__Task objective__: After locating the line with "camera: 10 degrees right, 5 degrees down" in the data that follows, return it and every later line exactly, up to and including the line with "(415, 256) = (436, 271): white bottle -> none".
===== Source material =====
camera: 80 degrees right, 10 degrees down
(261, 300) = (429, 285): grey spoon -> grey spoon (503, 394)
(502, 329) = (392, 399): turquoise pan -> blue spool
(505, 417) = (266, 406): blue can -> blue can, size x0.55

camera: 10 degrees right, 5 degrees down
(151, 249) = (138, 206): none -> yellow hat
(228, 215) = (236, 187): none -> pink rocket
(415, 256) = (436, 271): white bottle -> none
=====
===== Source material =====
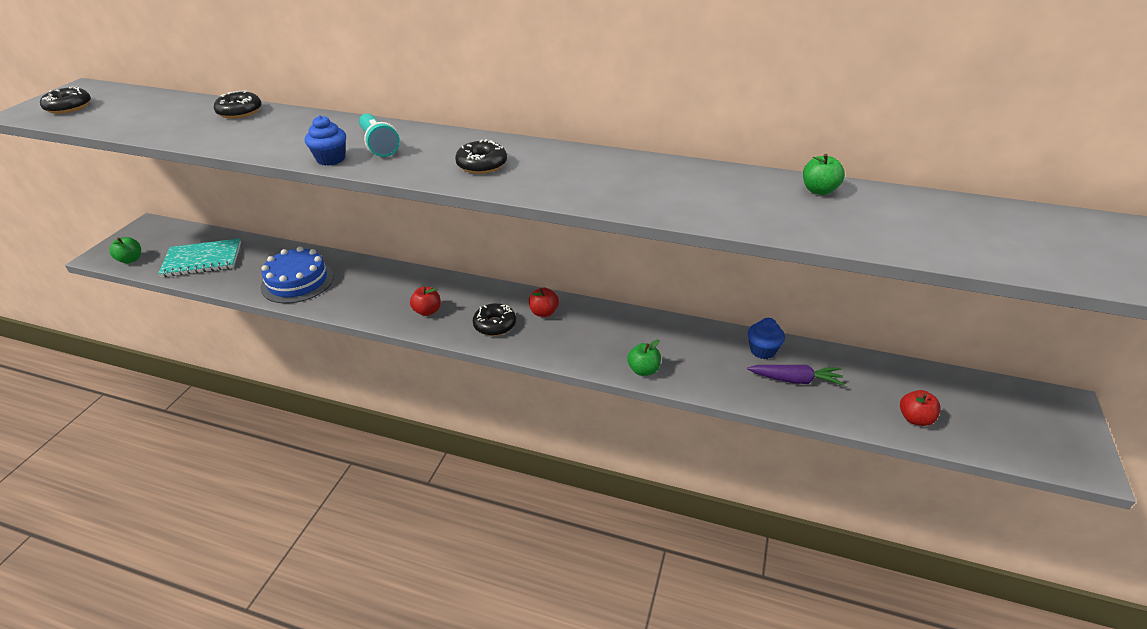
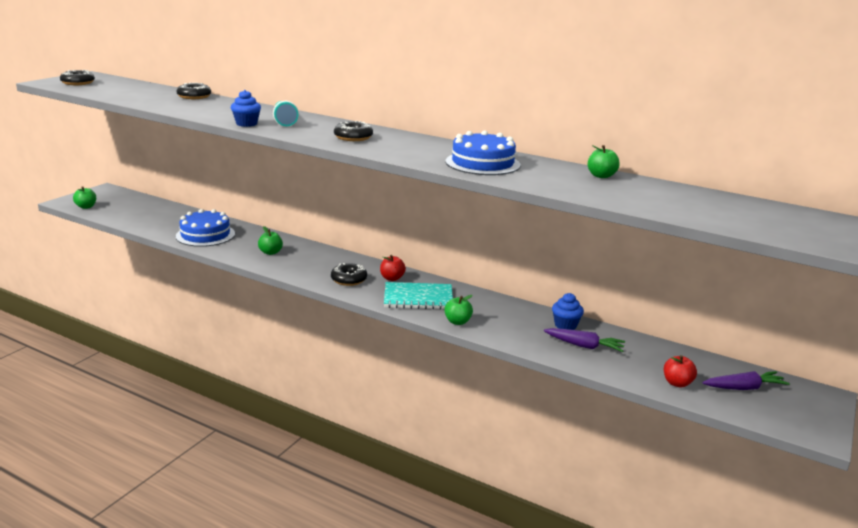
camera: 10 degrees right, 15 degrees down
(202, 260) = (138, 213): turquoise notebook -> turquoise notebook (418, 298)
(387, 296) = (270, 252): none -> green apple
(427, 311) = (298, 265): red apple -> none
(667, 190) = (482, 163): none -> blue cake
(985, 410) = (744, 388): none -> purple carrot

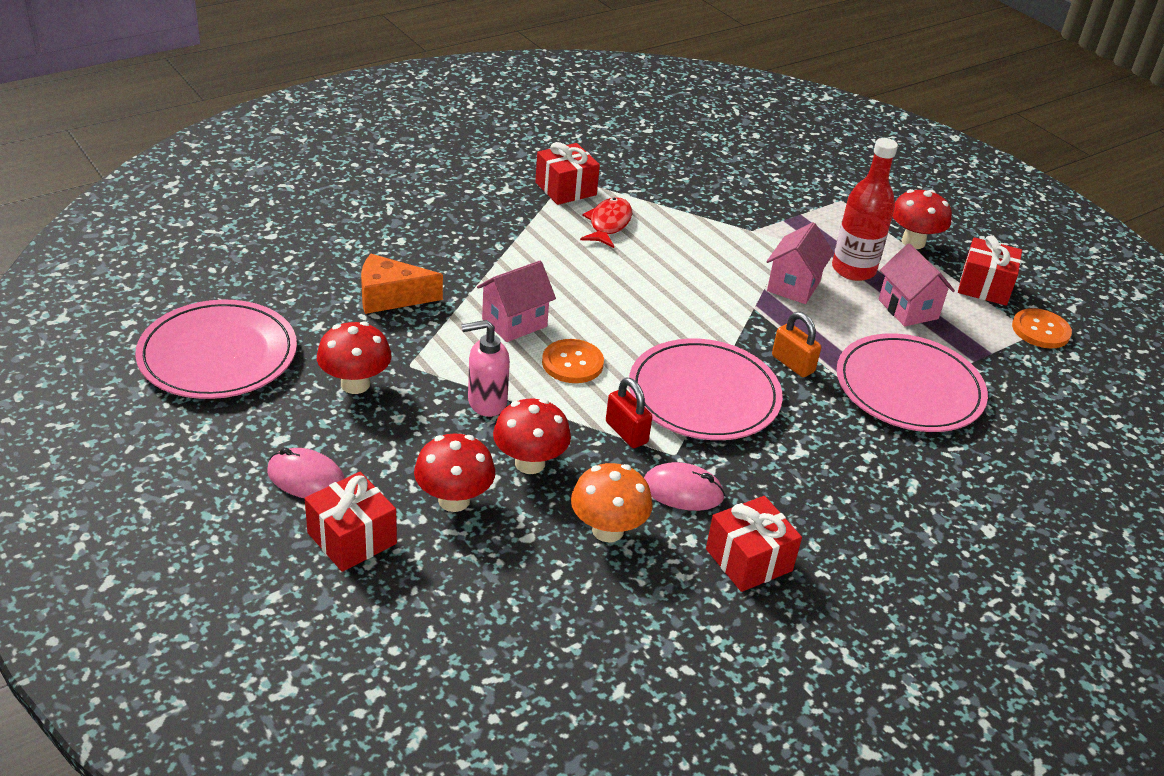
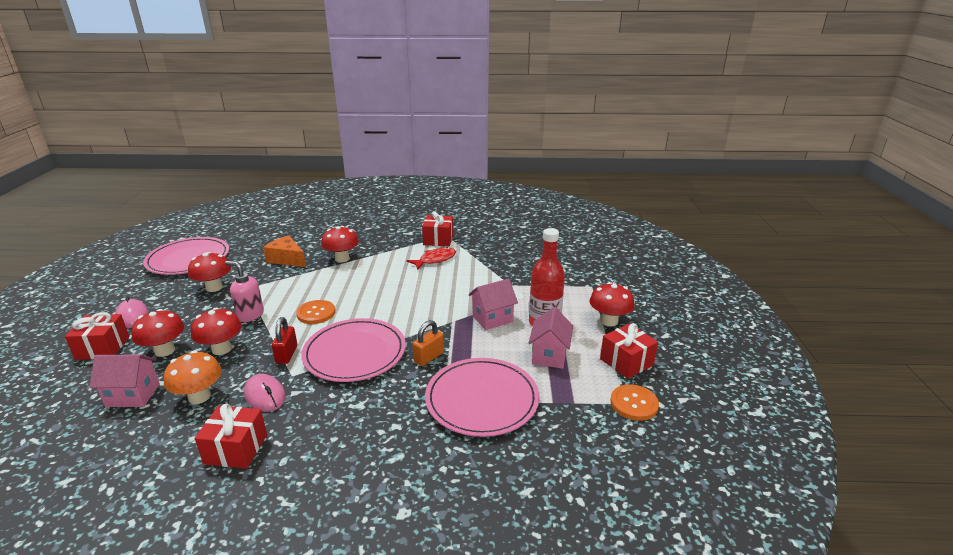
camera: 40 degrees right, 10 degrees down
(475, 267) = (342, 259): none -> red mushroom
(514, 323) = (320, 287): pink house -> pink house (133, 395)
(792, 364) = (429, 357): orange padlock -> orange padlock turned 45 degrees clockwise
=====
__Written solution__:
camera: 10 degrees right, 5 degrees down
(151, 249) = (138, 206): none -> yellow hat
(228, 215) = (236, 187): none -> pink rocket
(415, 256) = (436, 271): white bottle -> none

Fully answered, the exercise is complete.